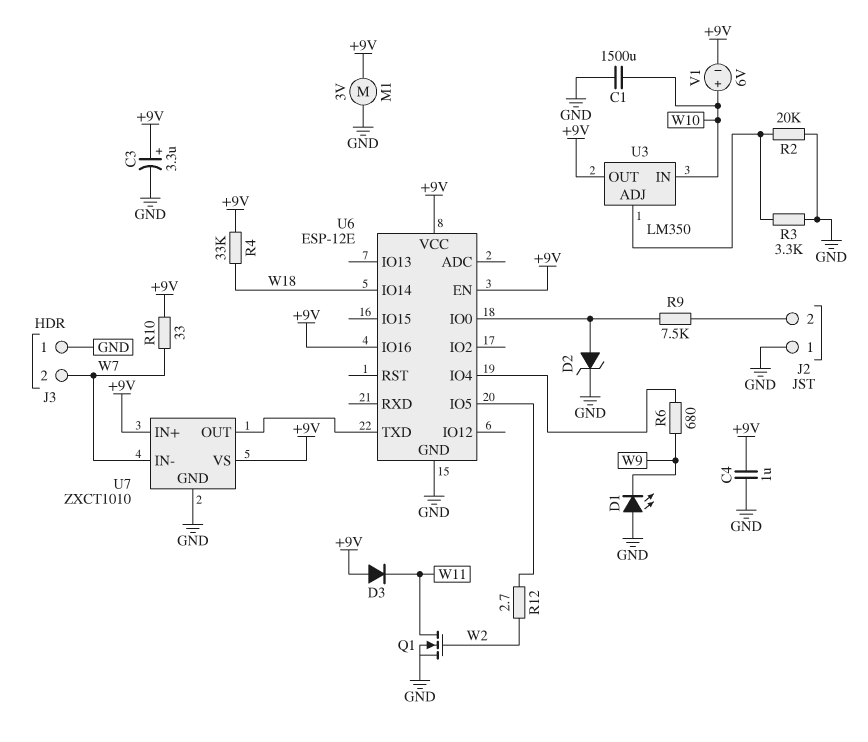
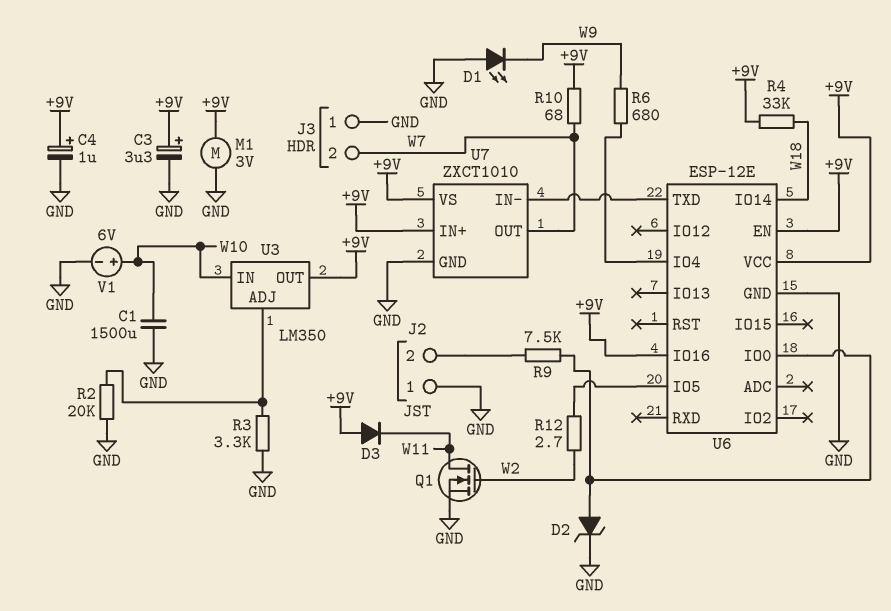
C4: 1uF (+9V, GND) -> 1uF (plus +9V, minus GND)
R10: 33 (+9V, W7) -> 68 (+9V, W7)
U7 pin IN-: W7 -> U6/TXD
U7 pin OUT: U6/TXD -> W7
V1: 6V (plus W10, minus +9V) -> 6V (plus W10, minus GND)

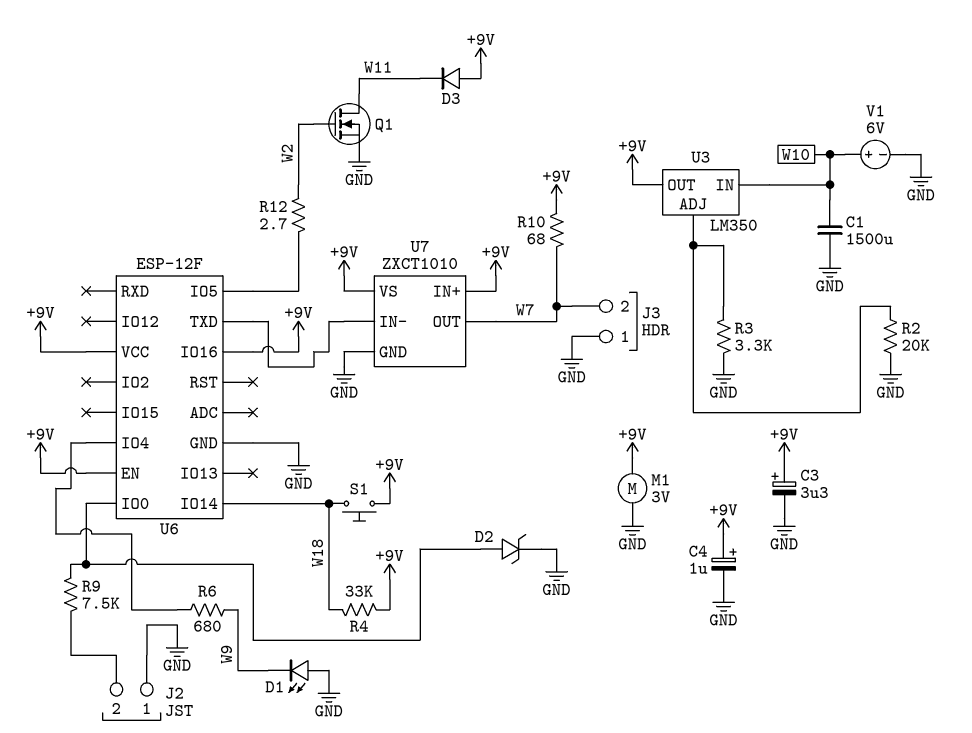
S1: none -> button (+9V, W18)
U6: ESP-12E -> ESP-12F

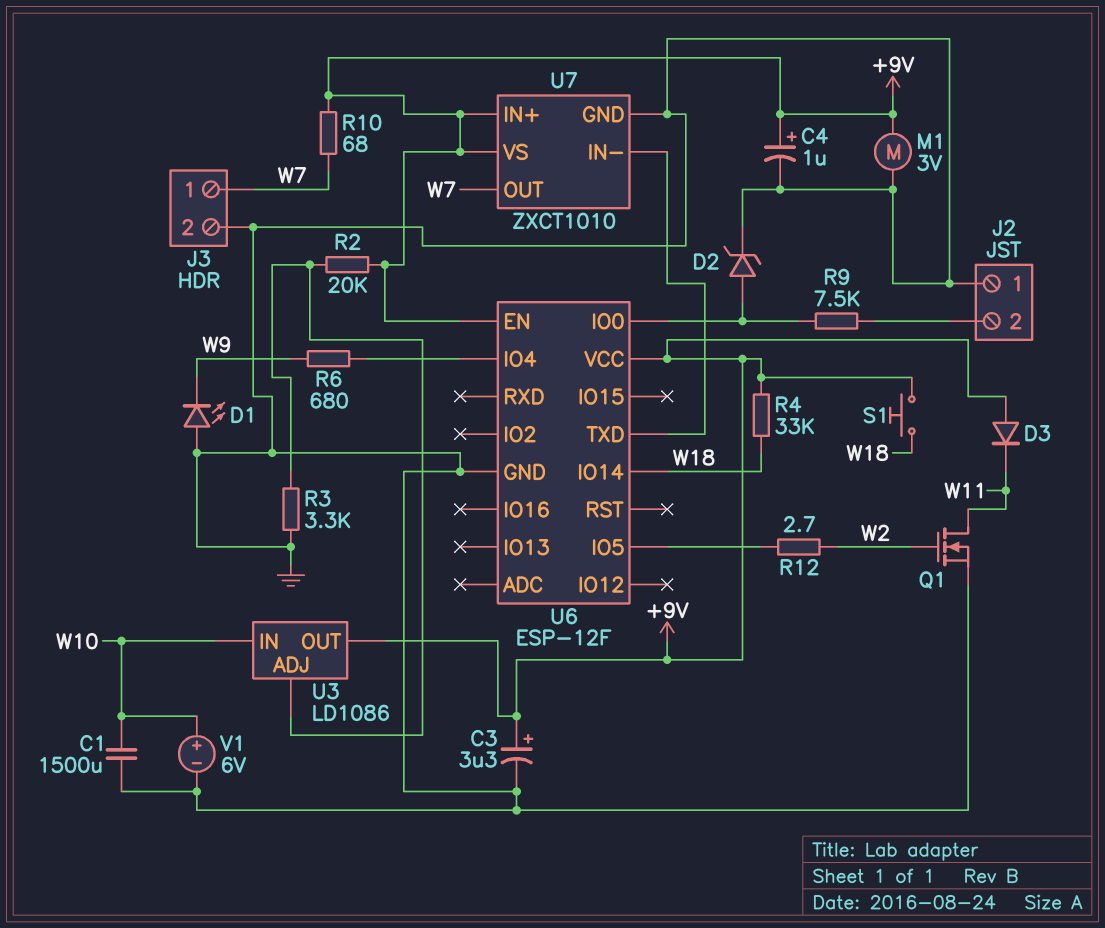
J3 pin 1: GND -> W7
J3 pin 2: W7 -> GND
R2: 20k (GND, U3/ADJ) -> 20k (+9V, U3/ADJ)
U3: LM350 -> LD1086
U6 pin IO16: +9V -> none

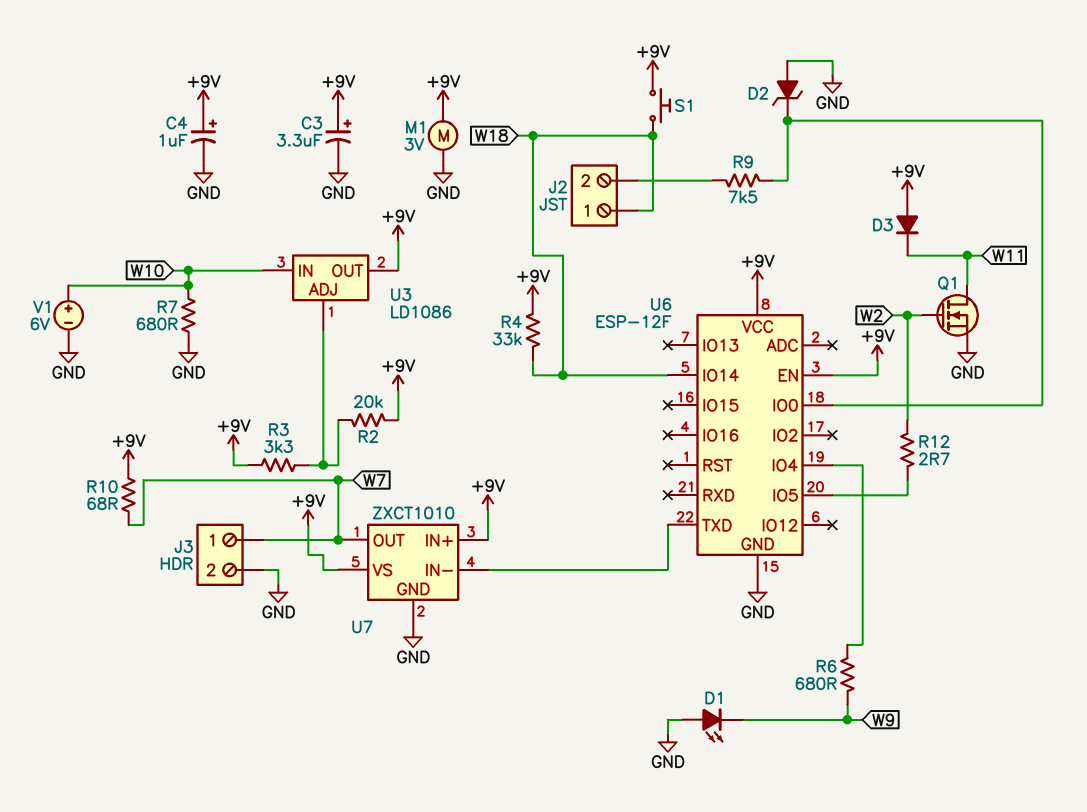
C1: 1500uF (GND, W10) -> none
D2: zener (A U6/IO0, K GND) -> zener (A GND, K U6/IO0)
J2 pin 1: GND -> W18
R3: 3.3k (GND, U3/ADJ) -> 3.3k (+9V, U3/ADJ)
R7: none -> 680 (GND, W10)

.....

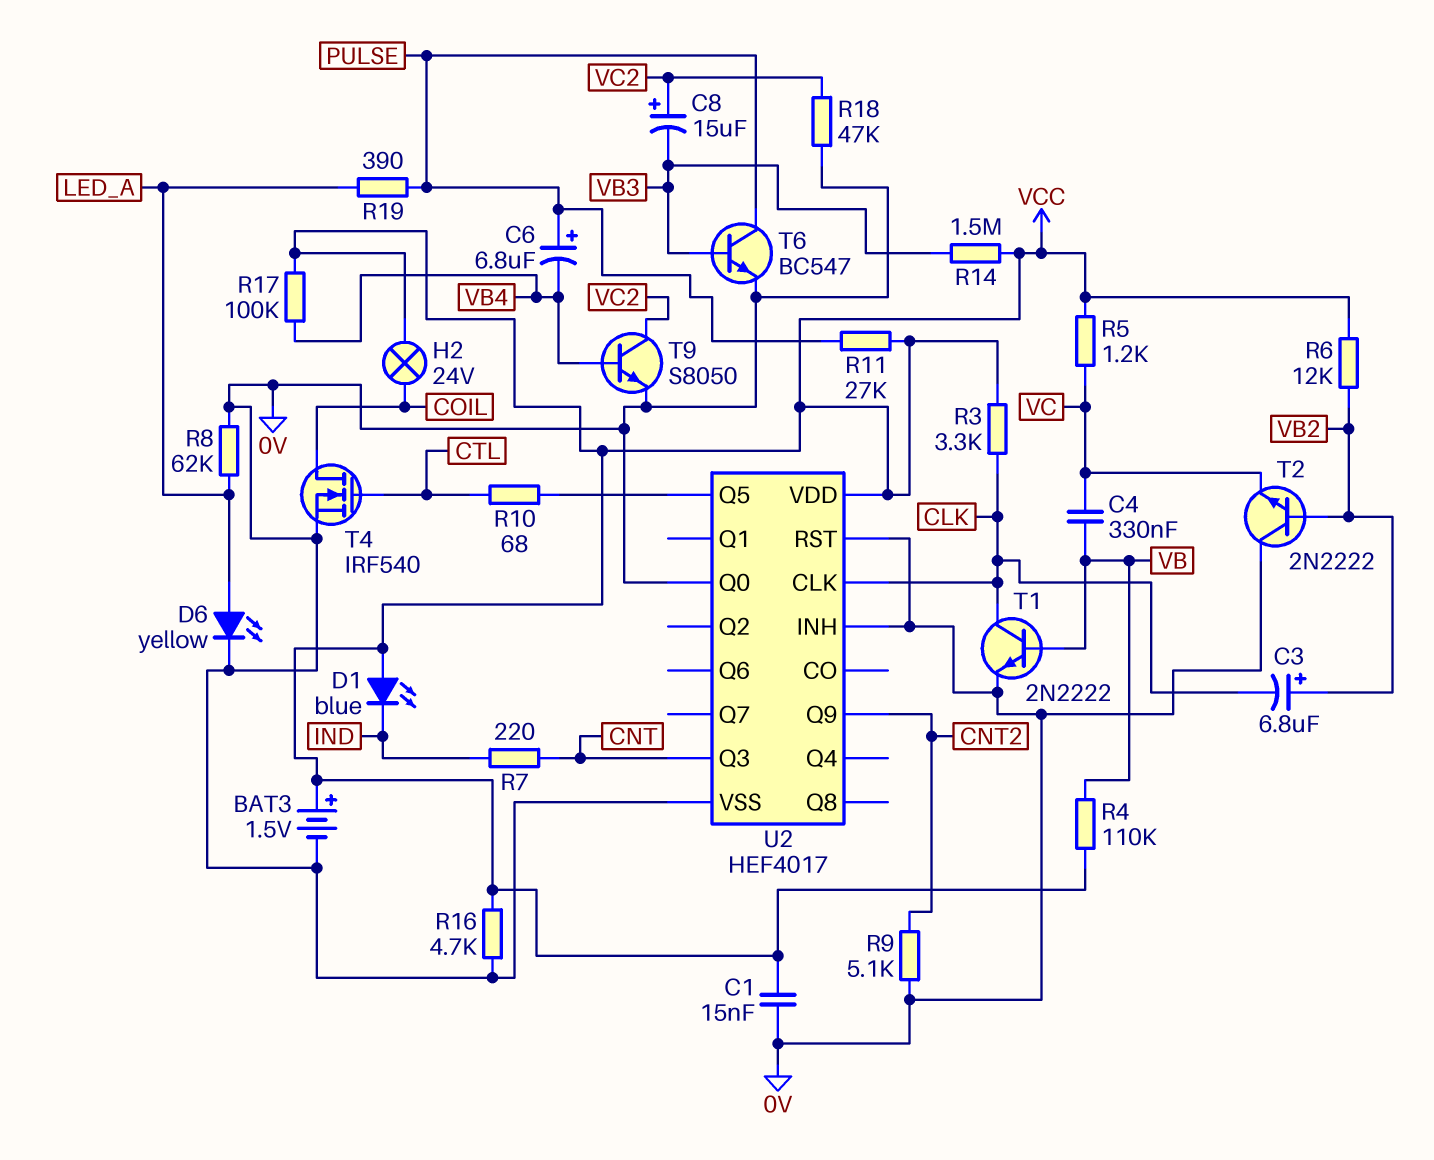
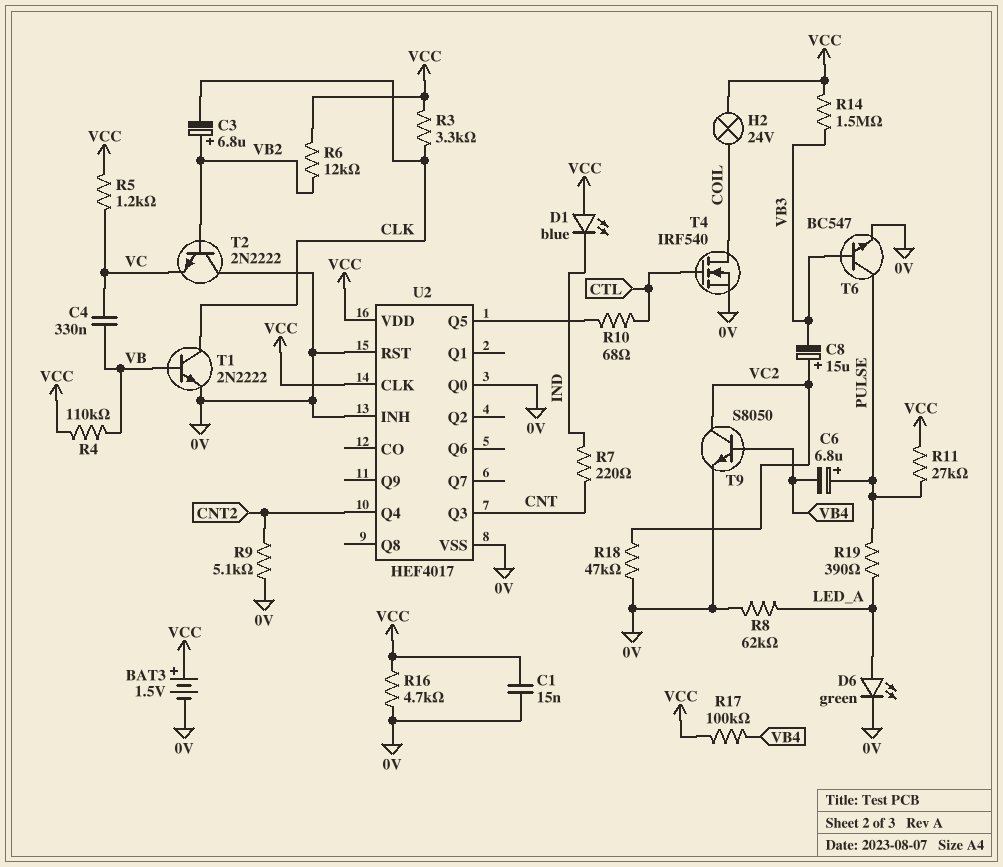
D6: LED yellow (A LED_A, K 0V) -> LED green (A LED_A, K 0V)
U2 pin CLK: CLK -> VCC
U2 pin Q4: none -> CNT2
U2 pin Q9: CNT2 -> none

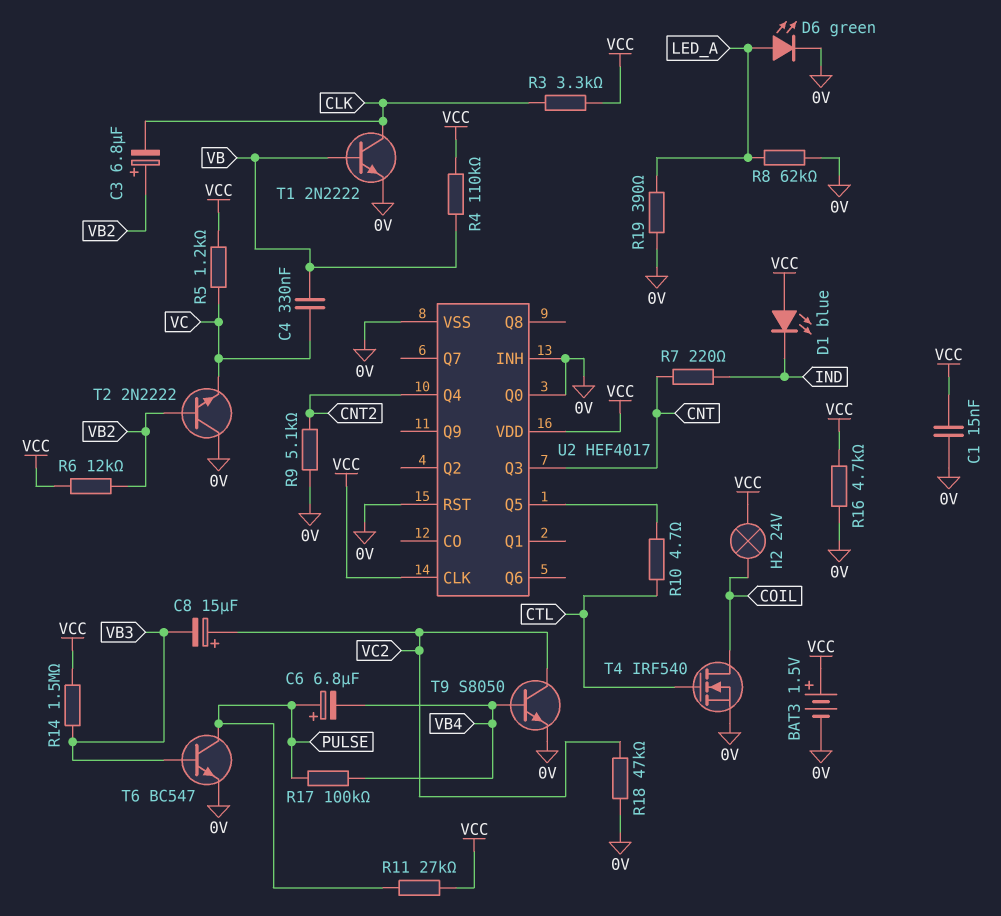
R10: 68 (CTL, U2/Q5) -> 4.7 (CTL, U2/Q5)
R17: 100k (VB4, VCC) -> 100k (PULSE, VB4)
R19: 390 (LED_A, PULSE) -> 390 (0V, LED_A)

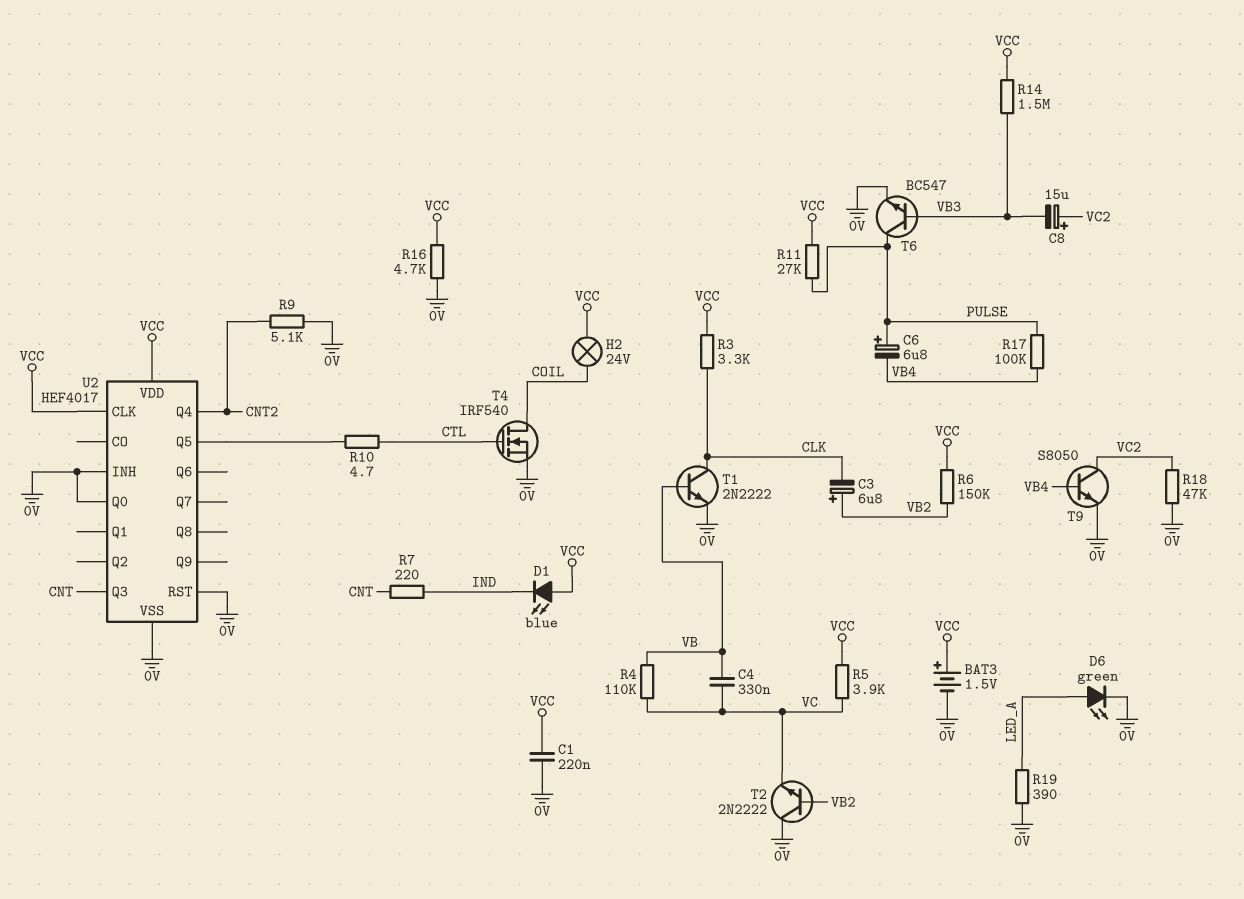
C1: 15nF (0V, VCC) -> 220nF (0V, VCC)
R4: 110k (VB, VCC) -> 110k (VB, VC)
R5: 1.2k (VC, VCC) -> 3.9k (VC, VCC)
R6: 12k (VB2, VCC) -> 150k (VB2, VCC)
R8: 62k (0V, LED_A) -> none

.....

(WORK TO COMPLETE): Nothing but the lines above from the one that has "U2 pin Q4: none -> CNT2" down to the one that has "R5: 1.2k (VC, VCC) -> 3.9k (VC, VCC)" belongs in the answer, copied exactly, without pictures.

(ANSWER SPACE):
U2 pin Q4: none -> CNT2
U2 pin Q9: CNT2 -> none

R10: 68 (CTL, U2/Q5) -> 4.7 (CTL, U2/Q5)
R17: 100k (VB4, VCC) -> 100k (PULSE, VB4)
R19: 390 (LED_A, PULSE) -> 390 (0V, LED_A)

C1: 15nF (0V, VCC) -> 220nF (0V, VCC)
R4: 110k (VB, VCC) -> 110k (VB, VC)
R5: 1.2k (VC, VCC) -> 3.9k (VC, VCC)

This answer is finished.